▸ **AIM OF THE TASK**
Reproduce the records starting at the line that contains "GPS pin TX: RX -> D3" and running to the last line, exactly and in full.

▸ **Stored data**
-- Opening Marker --

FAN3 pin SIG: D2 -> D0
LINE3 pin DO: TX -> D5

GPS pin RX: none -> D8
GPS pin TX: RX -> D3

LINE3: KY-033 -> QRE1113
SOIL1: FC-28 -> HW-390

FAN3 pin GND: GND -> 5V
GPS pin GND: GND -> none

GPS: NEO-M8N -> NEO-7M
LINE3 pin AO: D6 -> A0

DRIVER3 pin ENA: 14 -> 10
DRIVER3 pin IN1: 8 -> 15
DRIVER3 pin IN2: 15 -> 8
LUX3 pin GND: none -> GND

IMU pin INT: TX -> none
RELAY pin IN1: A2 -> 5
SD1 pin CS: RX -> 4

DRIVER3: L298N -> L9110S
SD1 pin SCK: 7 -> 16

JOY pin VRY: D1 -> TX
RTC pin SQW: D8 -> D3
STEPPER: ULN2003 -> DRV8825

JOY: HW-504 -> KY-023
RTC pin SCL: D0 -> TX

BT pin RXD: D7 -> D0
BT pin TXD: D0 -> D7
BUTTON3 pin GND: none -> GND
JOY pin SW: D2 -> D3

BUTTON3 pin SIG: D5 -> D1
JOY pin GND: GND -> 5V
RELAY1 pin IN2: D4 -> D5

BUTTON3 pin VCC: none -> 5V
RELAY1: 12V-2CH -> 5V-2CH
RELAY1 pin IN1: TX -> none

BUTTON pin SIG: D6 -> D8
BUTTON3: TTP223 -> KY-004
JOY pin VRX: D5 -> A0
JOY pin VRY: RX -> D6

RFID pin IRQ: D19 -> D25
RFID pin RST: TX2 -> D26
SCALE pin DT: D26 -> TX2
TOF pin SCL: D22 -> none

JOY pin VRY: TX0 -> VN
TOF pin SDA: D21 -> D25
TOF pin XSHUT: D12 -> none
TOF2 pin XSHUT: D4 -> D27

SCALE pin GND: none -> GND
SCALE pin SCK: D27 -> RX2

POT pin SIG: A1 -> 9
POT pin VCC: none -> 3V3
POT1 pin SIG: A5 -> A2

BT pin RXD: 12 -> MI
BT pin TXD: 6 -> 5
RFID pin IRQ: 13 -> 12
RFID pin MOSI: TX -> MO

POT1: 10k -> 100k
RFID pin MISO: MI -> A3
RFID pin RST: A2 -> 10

-- Closing Marker --

▸ **REPLY**
GPS pin TX: RX -> D3

LINE3: KY-033 -> QRE1113
SOIL1: FC-28 -> HW-390

FAN3 pin GND: GND -> 5V
GPS pin GND: GND -> none

GPS: NEO-M8N -> NEO-7M
LINE3 pin AO: D6 -> A0

DRIVER3 pin ENA: 14 -> 10
DRIVER3 pin IN1: 8 -> 15
DRIVER3 pin IN2: 15 -> 8
LUX3 pin GND: none -> GND

IMU pin INT: TX -> none
RELAY pin IN1: A2 -> 5
SD1 pin CS: RX -> 4

DRIVER3: L298N -> L9110S
SD1 pin SCK: 7 -> 16

JOY pin VRY: D1 -> TX
RTC pin SQW: D8 -> D3
STEPPER: ULN2003 -> DRV8825

JOY: HW-504 -> KY-023
RTC pin SCL: D0 -> TX

BT pin RXD: D7 -> D0
BT pin TXD: D0 -> D7
BUTTON3 pin GND: none -> GND
JOY pin SW: D2 -> D3

BUTTON3 pin SIG: D5 -> D1
JOY pin GND: GND -> 5V
RELAY1 pin IN2: D4 -> D5

BUTTON3 pin VCC: none -> 5V
RELAY1: 12V-2CH -> 5V-2CH
RELAY1 pin IN1: TX -> none

BUTTON pin SIG: D6 -> D8
BUTTON3: TTP223 -> KY-004
JOY pin VRX: D5 -> A0
JOY pin VRY: RX -> D6

RFID pin IRQ: D19 -> D25
RFID pin RST: TX2 -> D26
SCALE pin DT: D26 -> TX2
TOF pin SCL: D22 -> none

JOY pin VRY: TX0 -> VN
TOF pin SDA: D21 -> D25
TOF pin XSHUT: D12 -> none
TOF2 pin XSHUT: D4 -> D27

SCALE pin GND: none -> GND
SCALE pin SCK: D27 -> RX2

POT pin SIG: A1 -> 9
POT pin VCC: none -> 3V3
POT1 pin SIG: A5 -> A2

BT pin RXD: 12 -> MI
BT pin TXD: 6 -> 5
RFID pin IRQ: 13 -> 12
RFID pin MOSI: TX -> MO

POT1: 10k -> 100k
RFID pin MISO: MI -> A3
RFID pin RST: A2 -> 10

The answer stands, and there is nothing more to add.